WORK INSTRUCTION: Copy task for the material below: print the line with "green 1x1 brick [617,425,658,465] -> none" and every line after it to the end, exactly as written, without the pictures.

EXERCISE DATA:
* * *

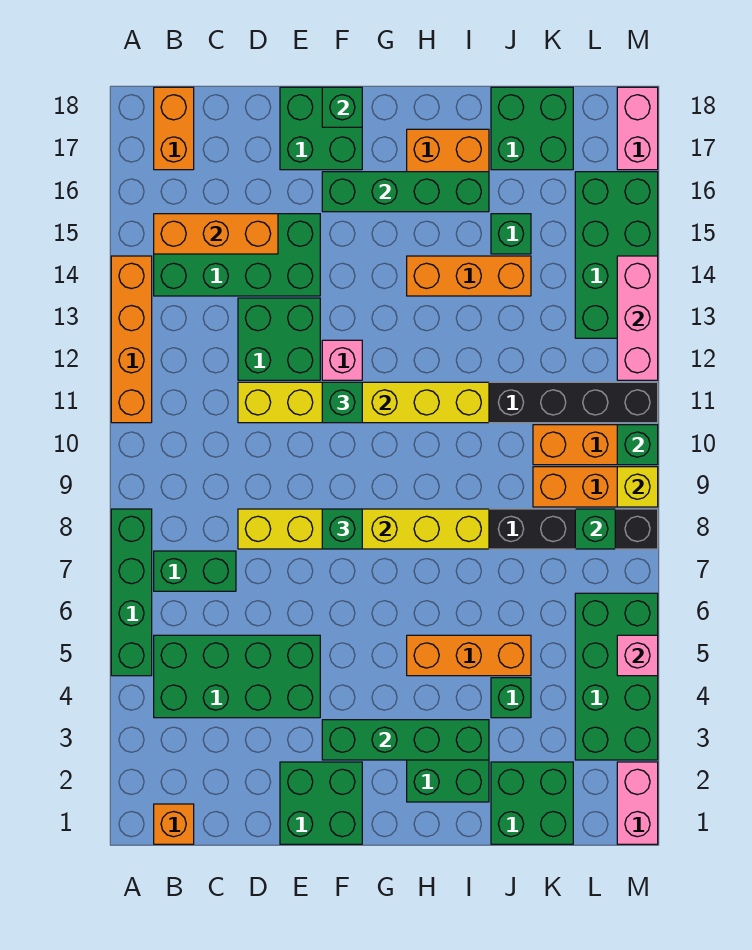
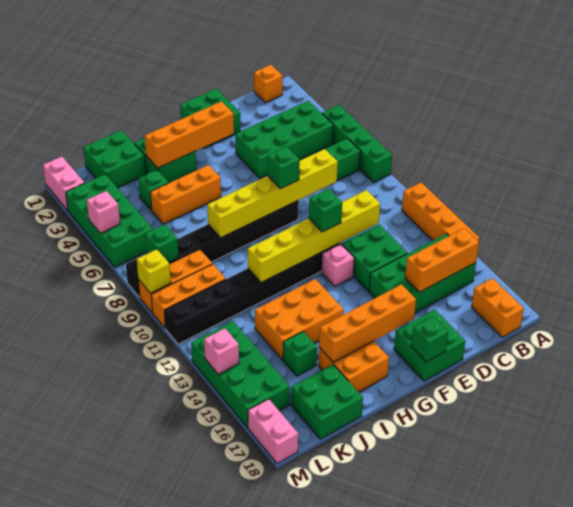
green 1x4 brick [322,720,489,760] -> orange 1x4 brick [145,101,234,168]
green 1x4 brick [322,172,489,212] -> orange 1x4 brick [319,284,416,362]
orange 1x3 brick [407,256,531,296] -> orange 2x3 brick [255,279,344,360]
green 1x1 brick [617,425,658,465] -> none
pink 1x3 brick [617,256,658,380] -> pink 1x1 brick [204,328,239,374]

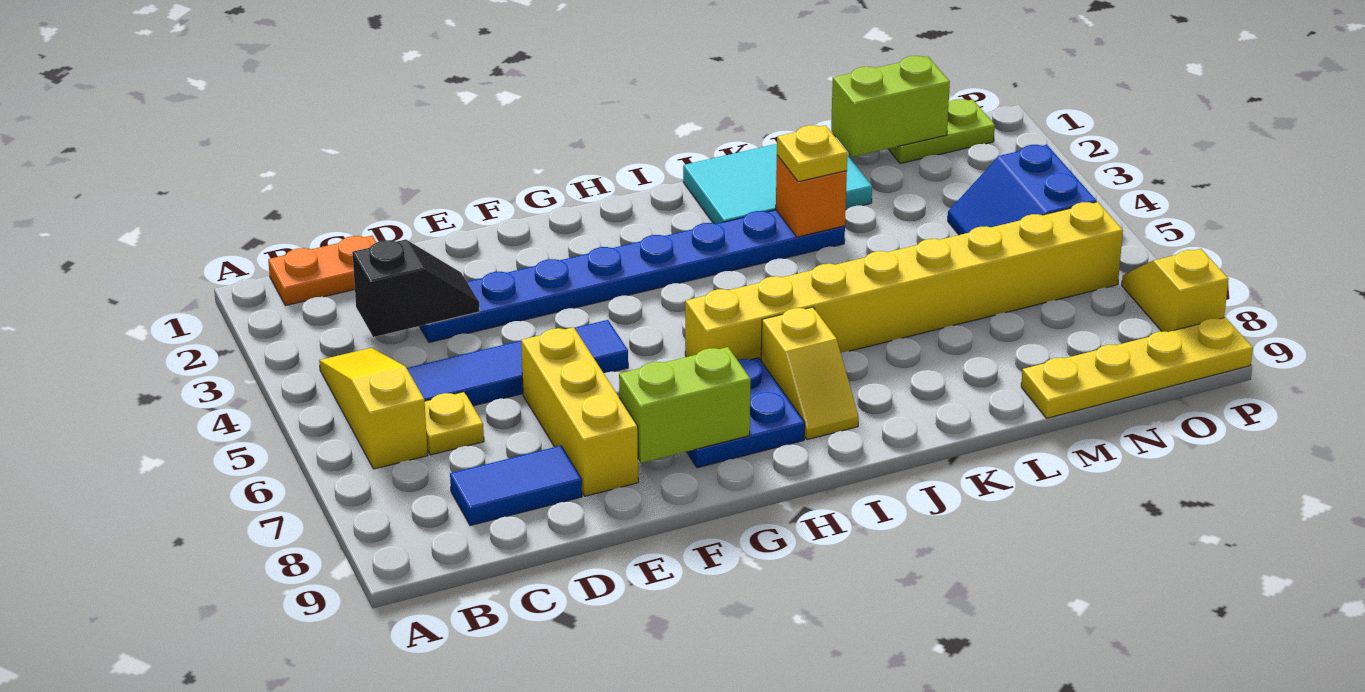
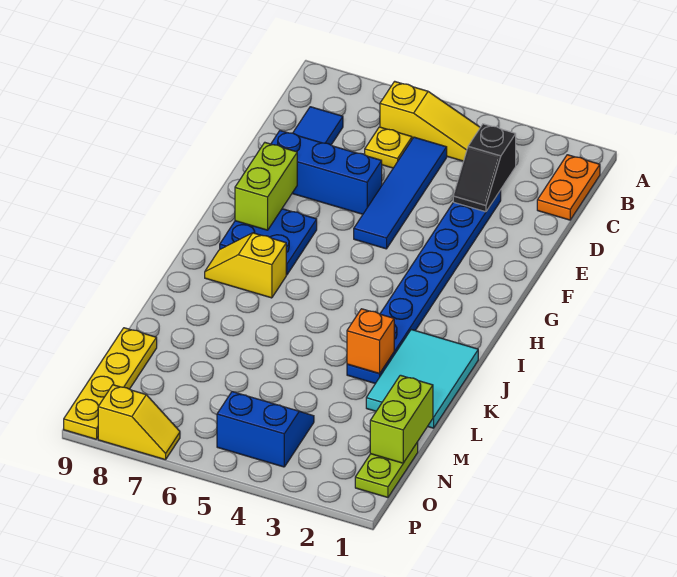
yellow 1x3 brick [521,327,638,496] -> blue 1x3 brick [271,131,382,214]
yellow 1x8 brick [685,202,1123,360] -> none
yellow 1x1 plate [777,125,847,182] -> none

* * *

RESPONSE AREA:
green 1x1 brick [617,425,658,465] -> none
pink 1x3 brick [617,256,658,380] -> pink 1x1 brick [204,328,239,374]

yellow 1x3 brick [521,327,638,496] -> blue 1x3 brick [271,131,382,214]
yellow 1x8 brick [685,202,1123,360] -> none
yellow 1x1 plate [777,125,847,182] -> none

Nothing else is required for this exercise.